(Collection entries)
-*-

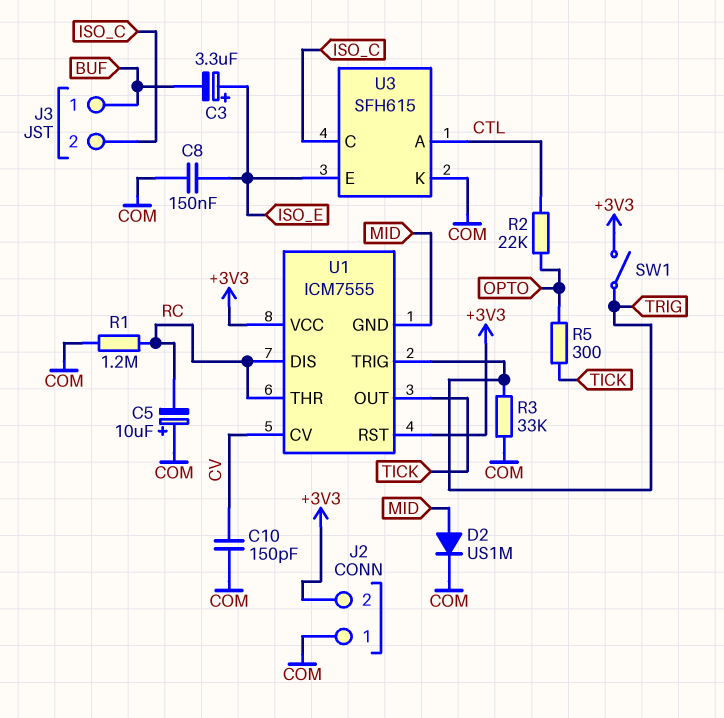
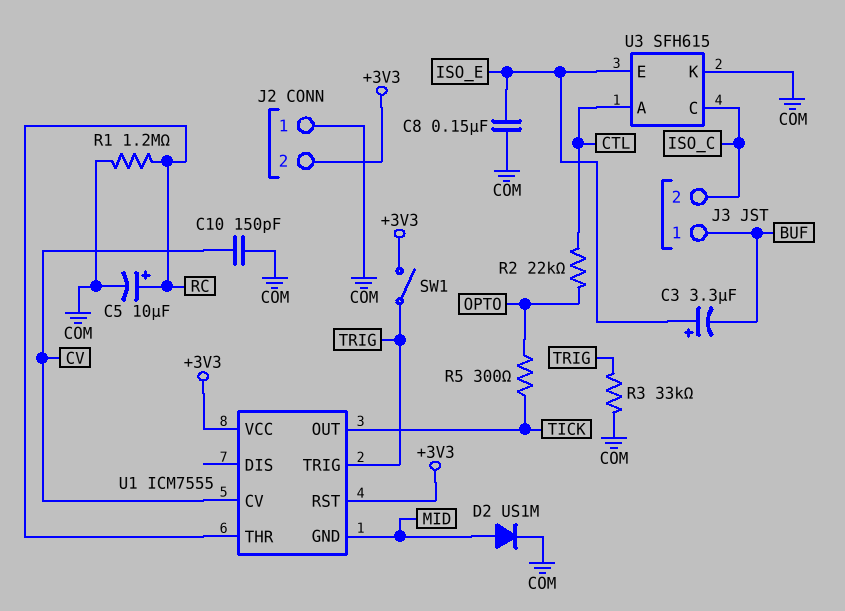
C5: 10uF (plus COM, minus RC) -> 10uF (plus RC, minus COM)
U1 pin DIS: RC -> none

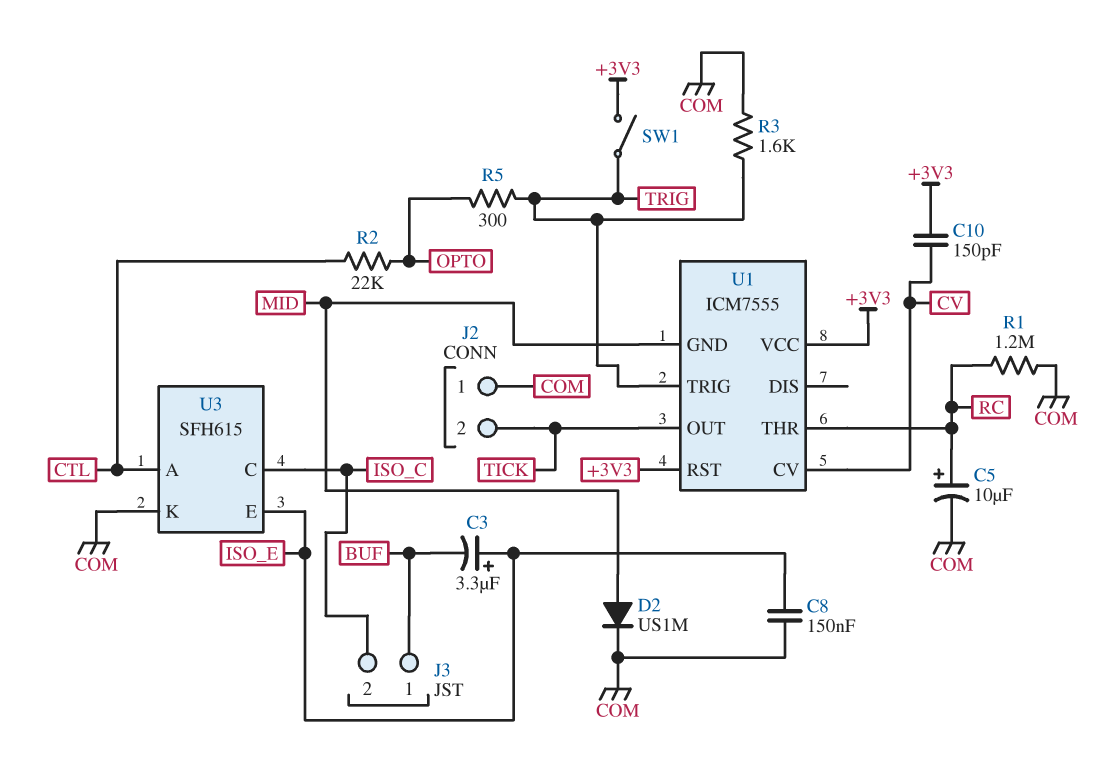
C10: 150pF (COM, CV) -> 150pF (+3V3, CV)
J2 pin 2: +3V3 -> TICK
R3: 33k (COM, TRIG) -> 1.6k (COM, TRIG)
R5: 300 (OPTO, TICK) -> 300 (OPTO, TRIG)

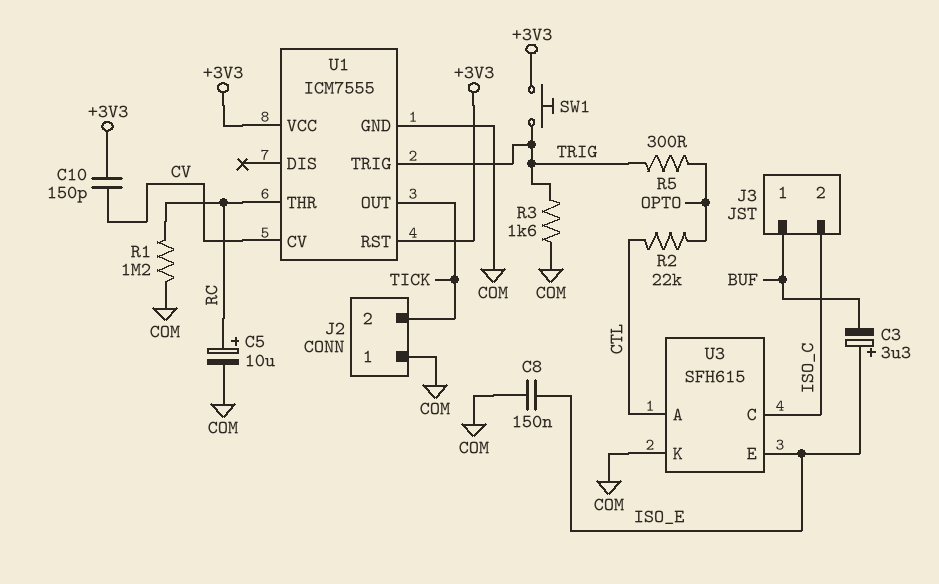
D2: diode US1M (A MID, K COM) -> none
SW1: switch (+3V3, TRIG) -> button (+3V3, TRIG)
U1 pin GND: MID -> COM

-*-

Instructions to follow:
Render the records above word for word and leave the pictures out.

Exercise solution:
C5: 10uF (plus COM, minus RC) -> 10uF (plus RC, minus COM)
U1 pin DIS: RC -> none

C10: 150pF (COM, CV) -> 150pF (+3V3, CV)
J2 pin 2: +3V3 -> TICK
R3: 33k (COM, TRIG) -> 1.6k (COM, TRIG)
R5: 300 (OPTO, TICK) -> 300 (OPTO, TRIG)

D2: diode US1M (A MID, K COM) -> none
SW1: switch (+3V3, TRIG) -> button (+3V3, TRIG)
U1 pin GND: MID -> COM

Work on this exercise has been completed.